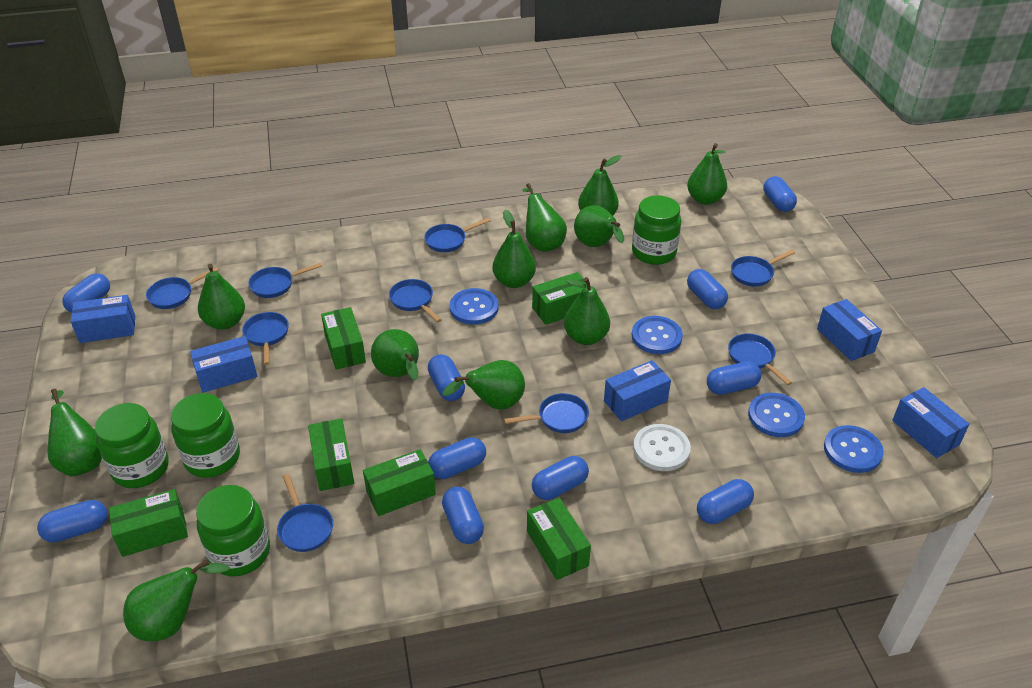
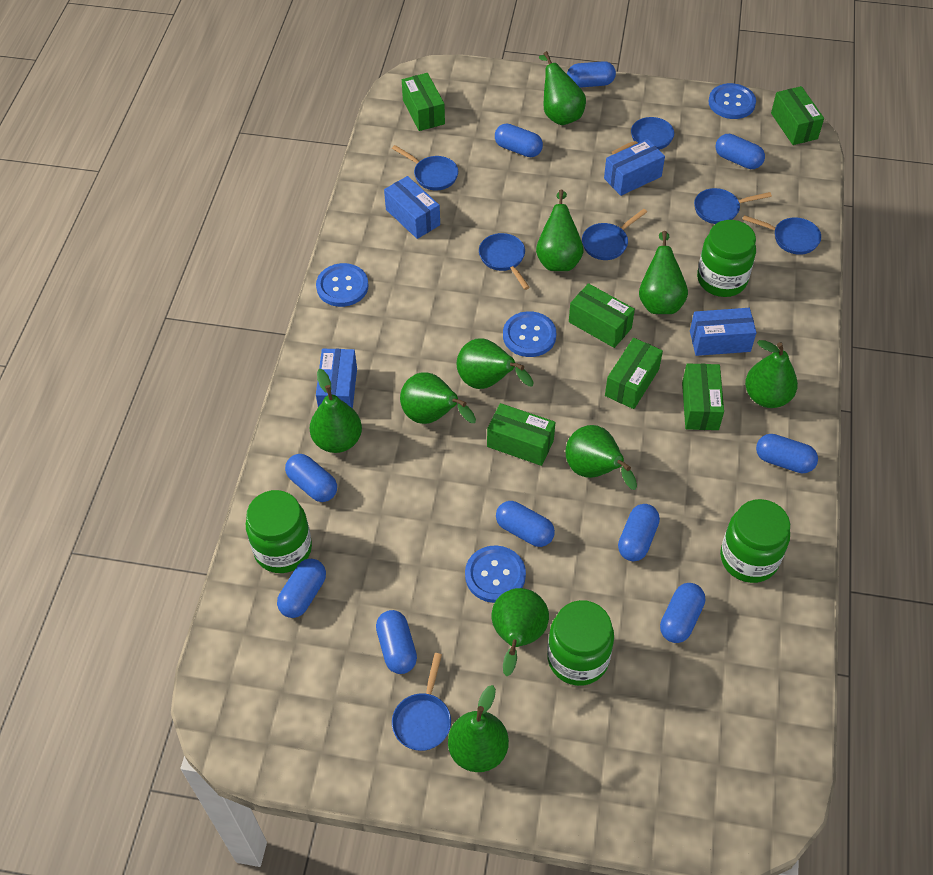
blue box: 5 -> 4
blue pan: 9 -> 7
green pear: 11 -> 10
white button: 1 -> 0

- AIM OF THE TASK
Rewrite the data above exactly as given, but omit the images.

- RESULT BELOW
blue box: 5 -> 4
blue pan: 9 -> 7
green pear: 11 -> 10
white button: 1 -> 0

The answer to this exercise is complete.